◆ Supplied data:
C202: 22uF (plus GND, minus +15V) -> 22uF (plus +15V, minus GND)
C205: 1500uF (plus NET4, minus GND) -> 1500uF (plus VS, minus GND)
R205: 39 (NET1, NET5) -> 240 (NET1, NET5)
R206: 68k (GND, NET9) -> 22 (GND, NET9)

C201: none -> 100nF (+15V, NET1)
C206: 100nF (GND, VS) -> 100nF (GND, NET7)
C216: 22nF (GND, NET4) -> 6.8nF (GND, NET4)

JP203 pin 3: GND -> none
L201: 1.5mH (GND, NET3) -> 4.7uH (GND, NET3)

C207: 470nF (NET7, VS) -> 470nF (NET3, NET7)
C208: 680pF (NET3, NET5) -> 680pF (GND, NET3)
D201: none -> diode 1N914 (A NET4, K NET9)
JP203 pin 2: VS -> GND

◆ Work to complete: What lines of the listing above hold "minus"? Copy all of them.

◆ Exercise result:
C202: 22uF (plus GND, minus +15V) -> 22uF (plus +15V, minus GND)
C205: 1500uF (plus NET4, minus GND) -> 1500uF (plus VS, minus GND)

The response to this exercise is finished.